- Exercise -
Without the pictures, set down the records below word for word.
*** The data ***
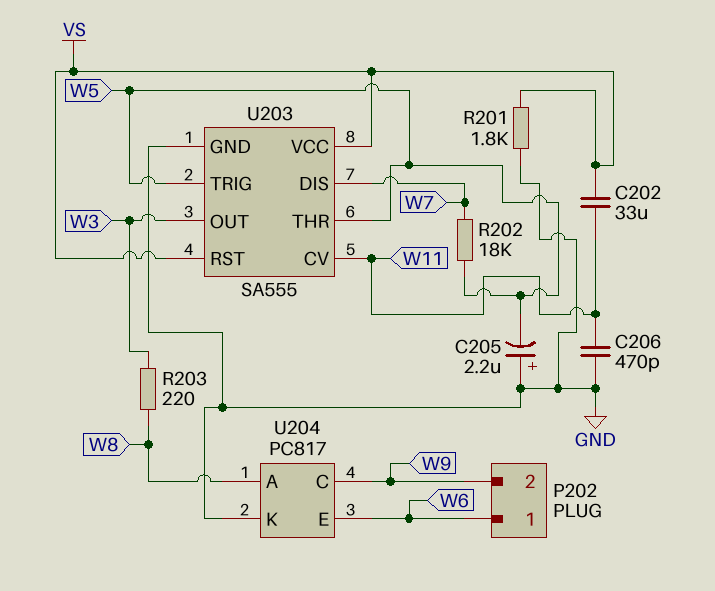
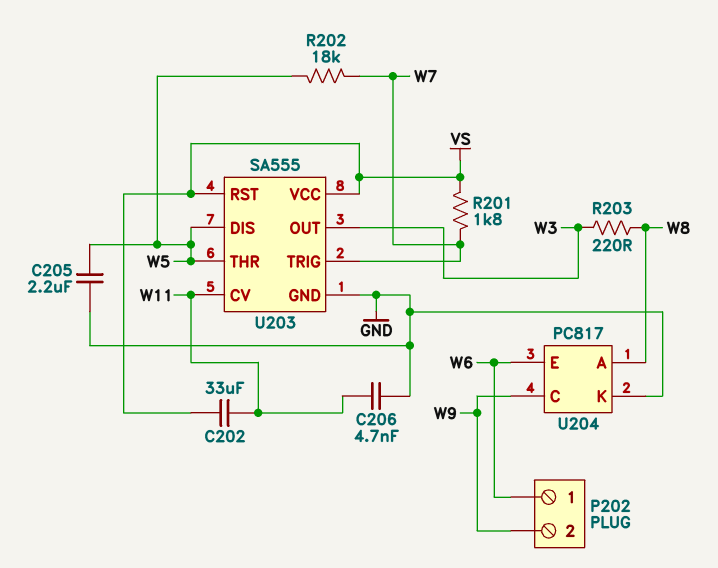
C205: 2.2uF (plus GND, minus W5) -> 2.2uF (GND, W5)
C206: 470pF (GND, W11) -> 4.7nF (GND, W11)
R201: 1.8k (GND, VS) -> 1.8k (VS, W7)
U203 pin DIS: W7 -> W5
U203 pin TRIG: W5 -> W7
*** End of The data ***
- Exercise output -
C205: 2.2uF (plus GND, minus W5) -> 2.2uF (GND, W5)
C206: 470pF (GND, W11) -> 4.7nF (GND, W11)
R201: 1.8k (GND, VS) -> 1.8k (VS, W7)
U203 pin DIS: W7 -> W5
U203 pin TRIG: W5 -> W7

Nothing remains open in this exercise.